* Your goal:
Return the records below in full. Keep every word exact and skip the images.

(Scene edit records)
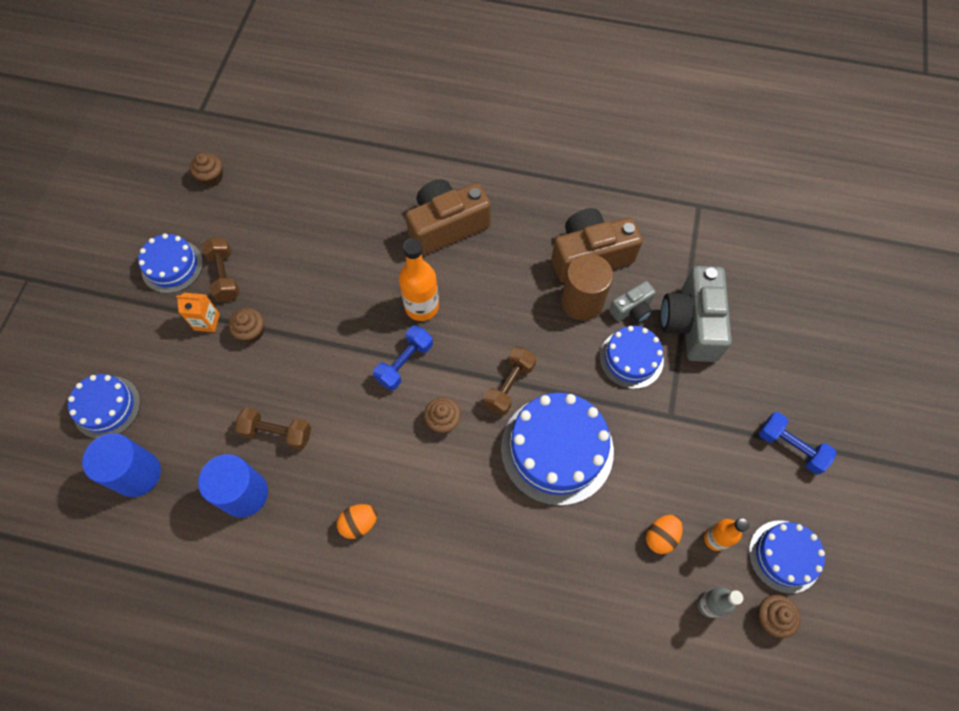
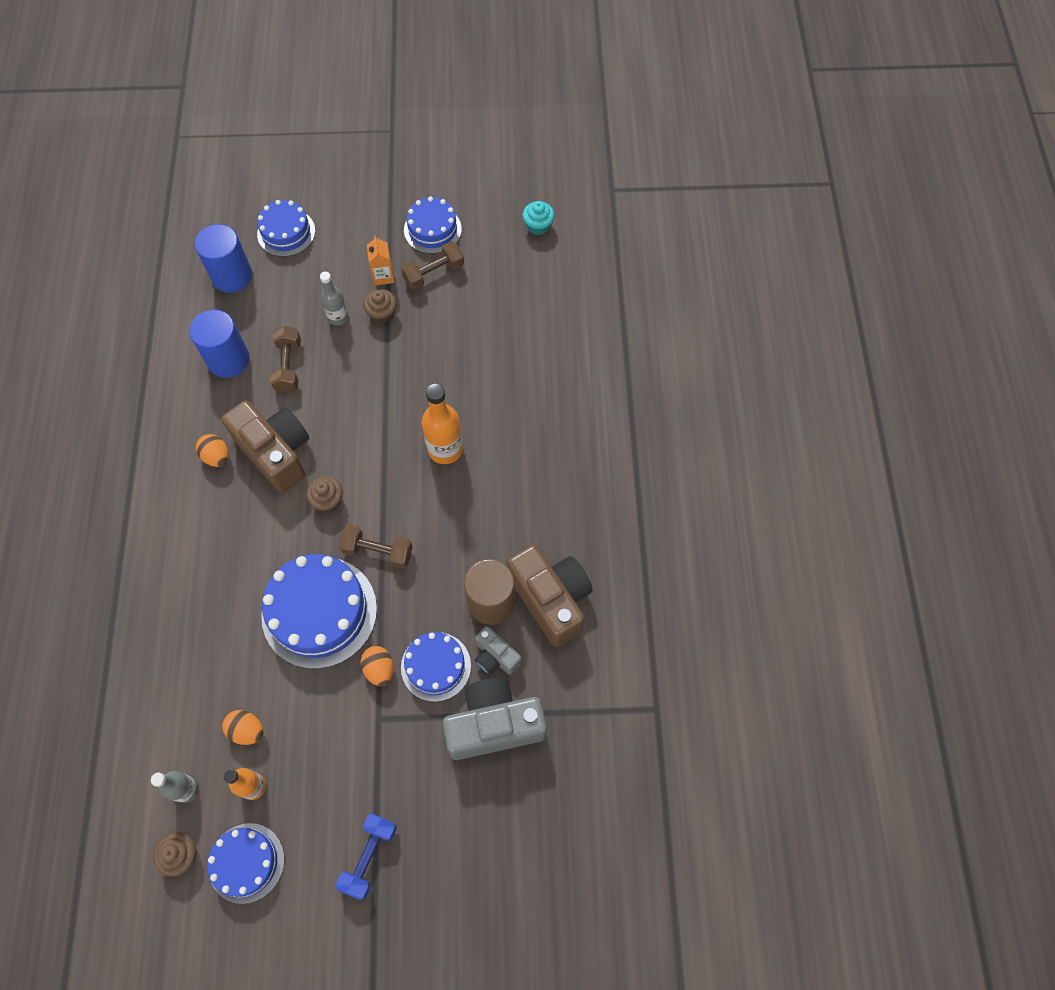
camera: 75 degrees right, 0 degrees up
(211, 177) = (538, 226): brown cupcake -> turquoise cupcake
(238, 374) = (338, 317): none -> grey bottle
(404, 363) = (380, 450): blue dumbbell -> none
(446, 226) = (545, 447): brown camera -> brown camera (275, 452)
(624, 406) = (379, 669): none -> orange egg

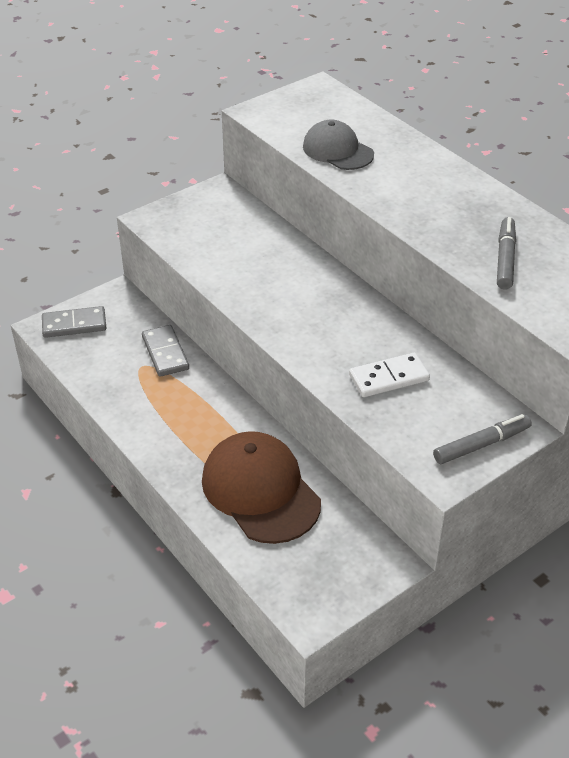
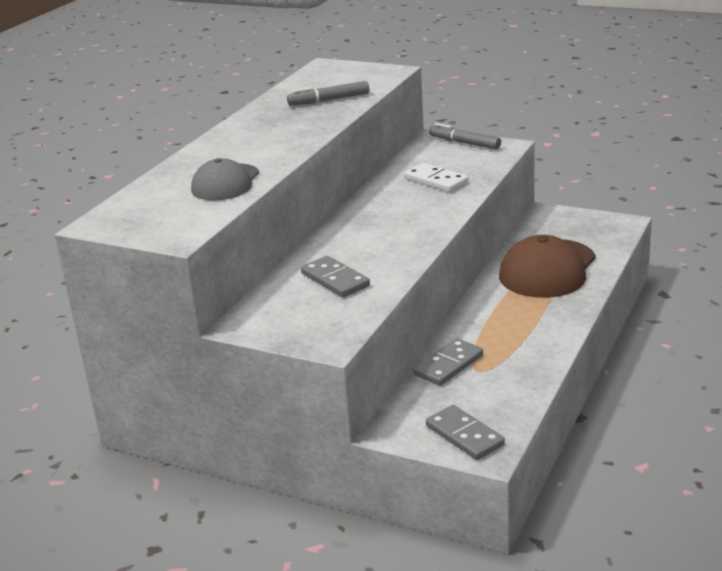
camera: 115 degrees left, 15 degrees down
(241, 248) = (335, 280): none -> grey domino

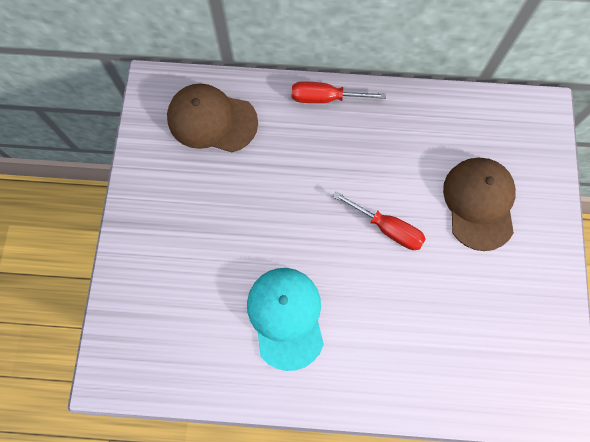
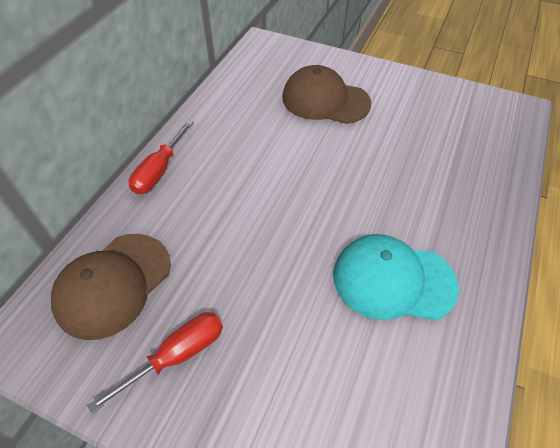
camera: 70 degrees left, 20 degrees down
(387, 228) = (323, 165): red screwdriver -> red screwdriver (176, 356)

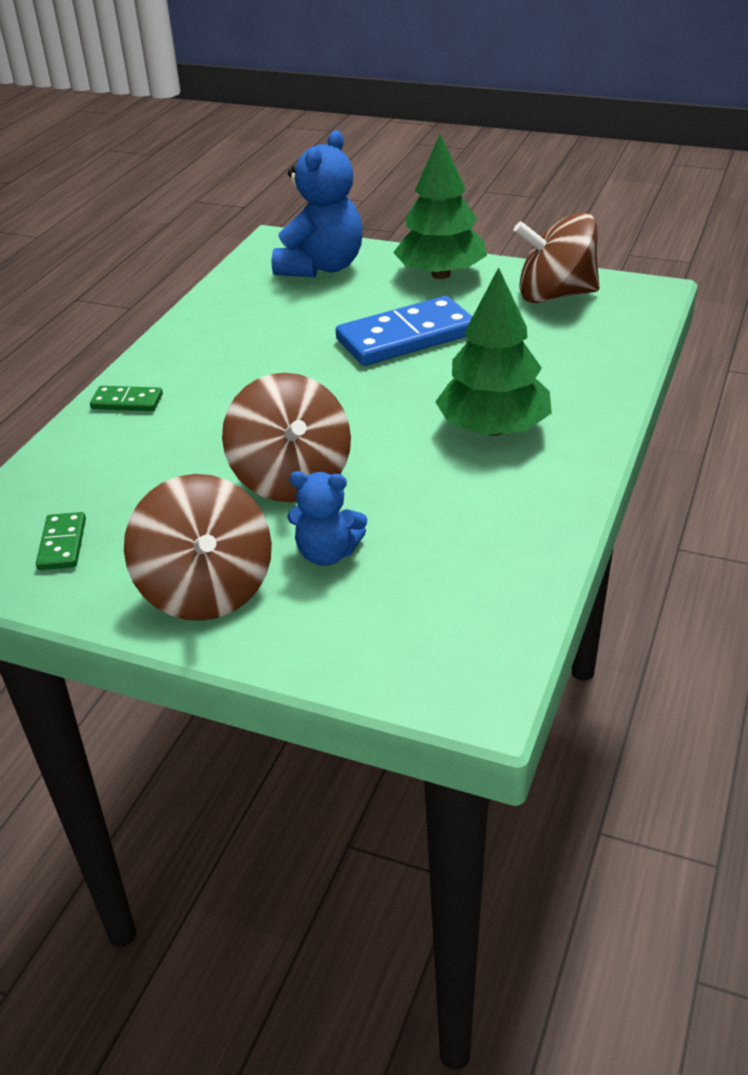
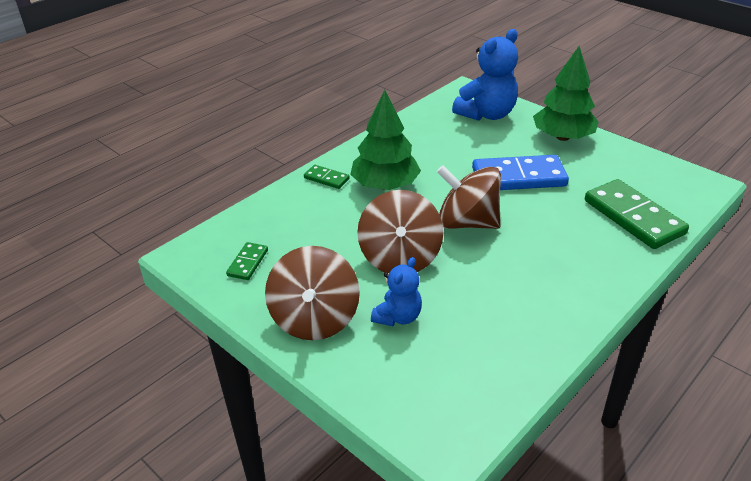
camera: 20 degrees right, 0 degrees up
(327, 553) = (398, 317): blue teddy bear -> blue teddy bear turned 90 degrees counterclockwise
(493, 429) = (546, 259): green tree -> green tree (385, 185)
(555, 295) = (635, 171): brown spinning top -> brown spinning top (467, 222)
(580, 351) = (633, 217): none -> green domino

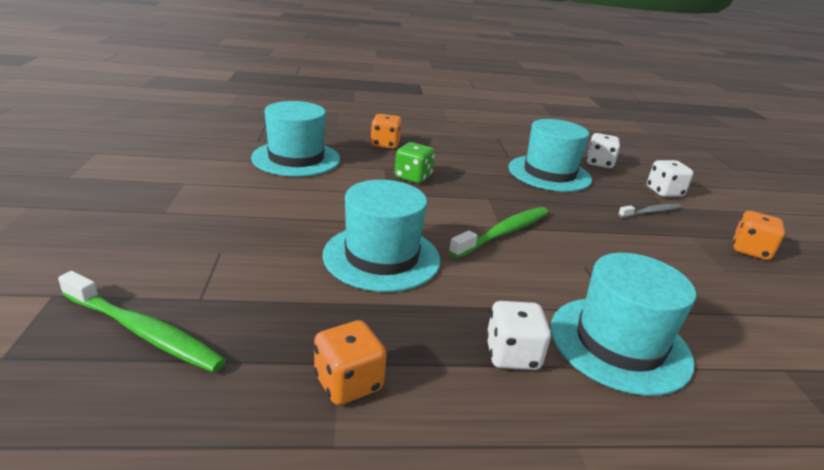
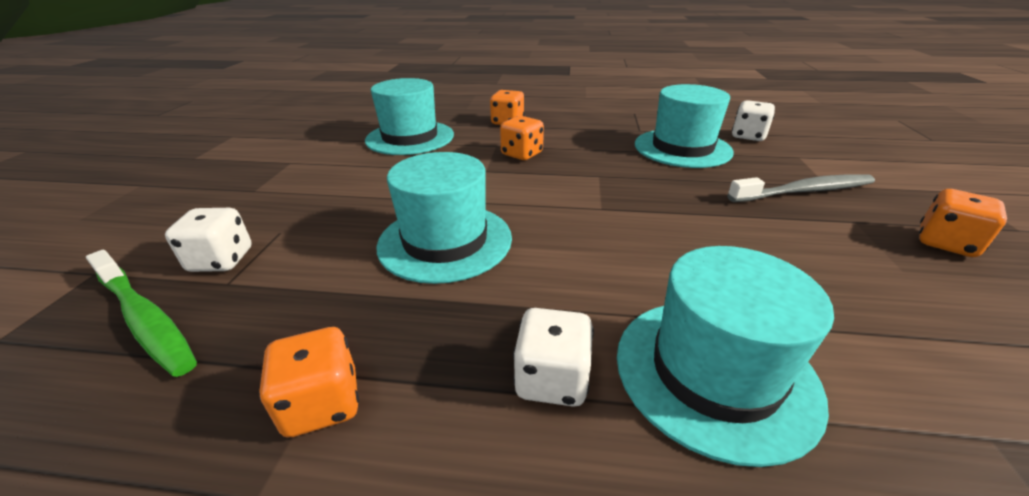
camera: 15 degrees right, 5 degrees up
(413, 177) = (522, 154): green dice -> orange dice
(503, 233) = (602, 215): green toothbrush -> none
(651, 212) = (803, 191): grey toothbrush -> grey toothbrush, size x1.63
(664, 192) = (827, 167): white dice -> white dice (221, 260)

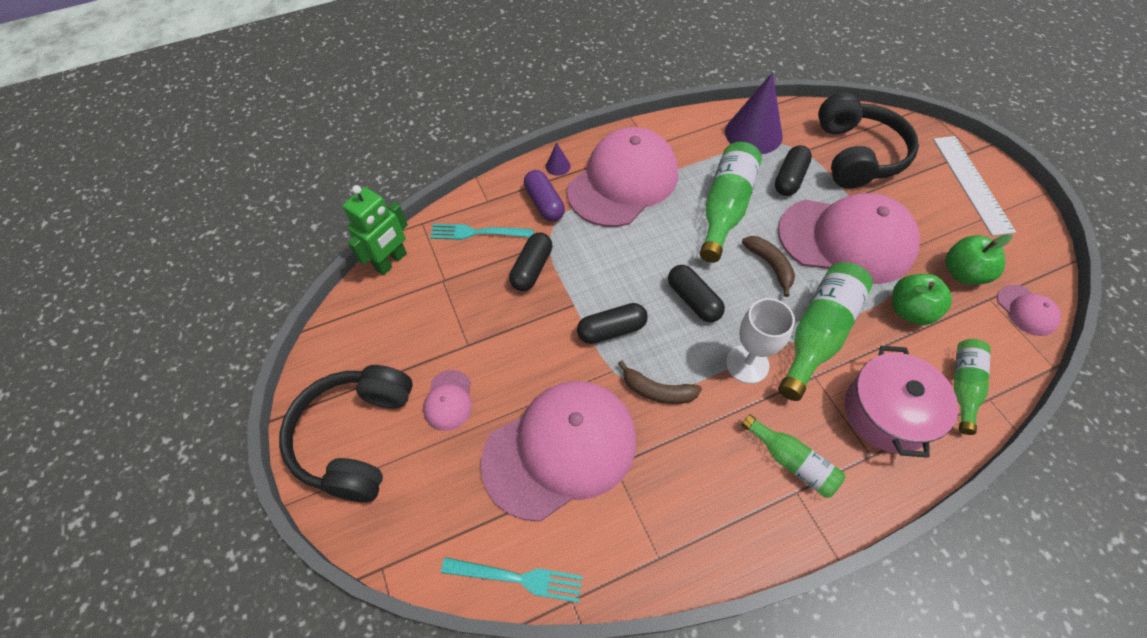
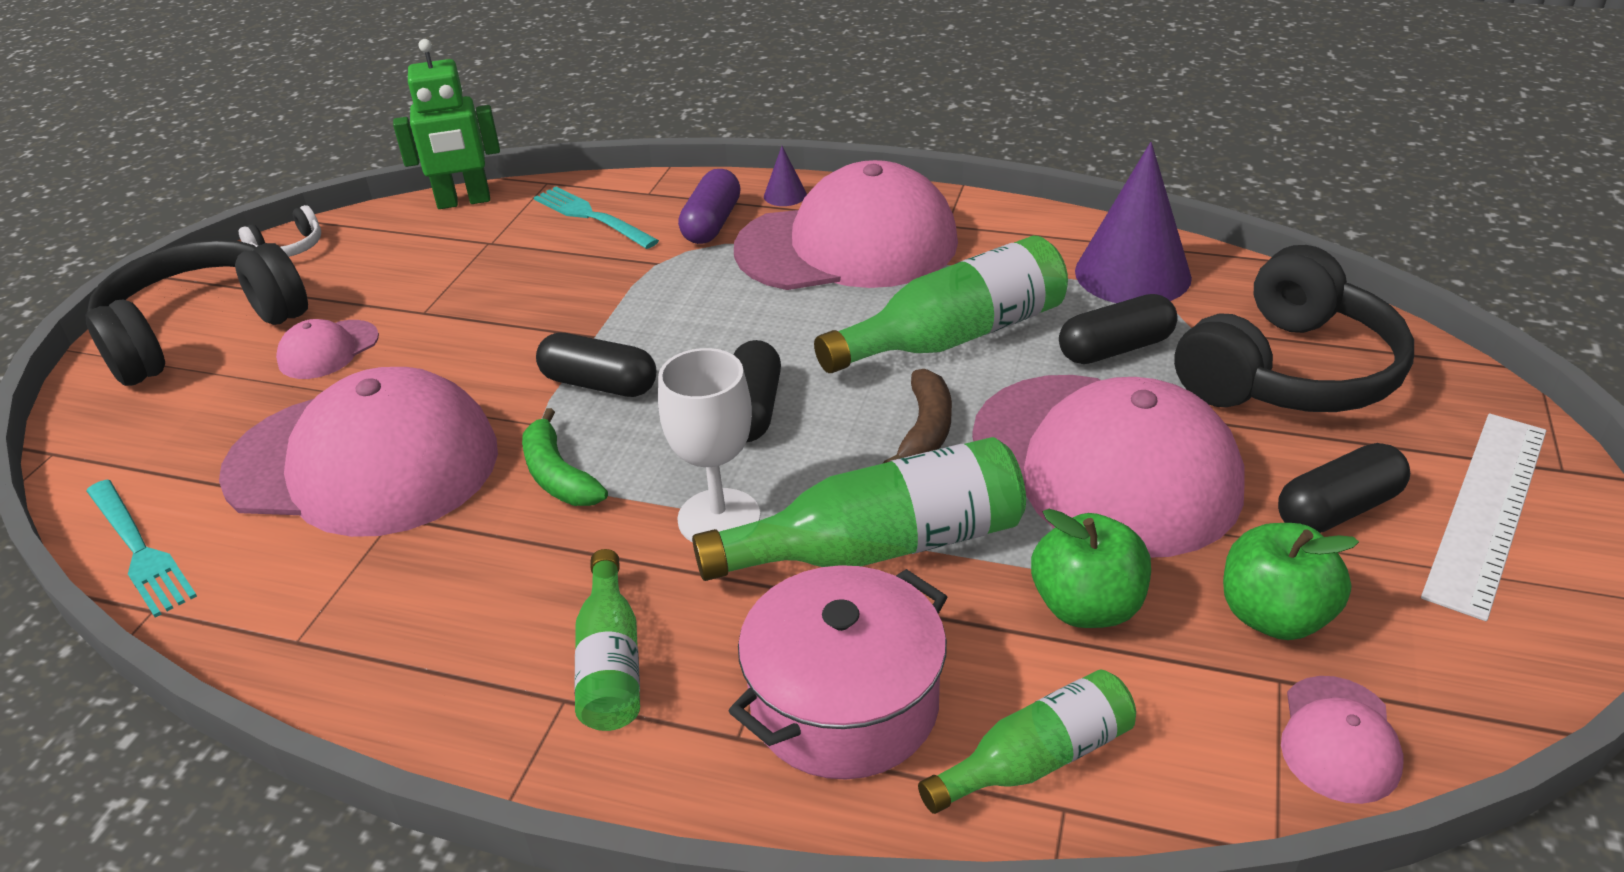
camera: 40 degrees right, 20 degrees down
(328, 353) = (288, 248): none -> white headphones
(532, 269) = (600, 278): black capsule -> black capsule (1337, 509)
(657, 391) = (558, 475): brown banana -> green banana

* Task response:
camera: 75 degrees right, 0 degrees up
(211, 177) = (538, 226): brown cupcake -> turquoise cupcake
(238, 374) = (338, 317): none -> grey bottle
(404, 363) = (380, 450): blue dumbbell -> none
(446, 226) = (545, 447): brown camera -> brown camera (275, 452)
(624, 406) = (379, 669): none -> orange egg

camera: 115 degrees left, 15 degrees down
(241, 248) = (335, 280): none -> grey domino

camera: 70 degrees left, 20 degrees down
(387, 228) = (323, 165): red screwdriver -> red screwdriver (176, 356)

camera: 20 degrees right, 0 degrees up
(327, 553) = (398, 317): blue teddy bear -> blue teddy bear turned 90 degrees counterclockwise
(493, 429) = (546, 259): green tree -> green tree (385, 185)
(555, 295) = (635, 171): brown spinning top -> brown spinning top (467, 222)
(580, 351) = (633, 217): none -> green domino

camera: 15 degrees right, 5 degrees up
(413, 177) = (522, 154): green dice -> orange dice
(503, 233) = (602, 215): green toothbrush -> none
(651, 212) = (803, 191): grey toothbrush -> grey toothbrush, size x1.63
(664, 192) = (827, 167): white dice -> white dice (221, 260)

camera: 40 degrees right, 20 degrees down
(328, 353) = (288, 248): none -> white headphones
(532, 269) = (600, 278): black capsule -> black capsule (1337, 509)
(657, 391) = (558, 475): brown banana -> green banana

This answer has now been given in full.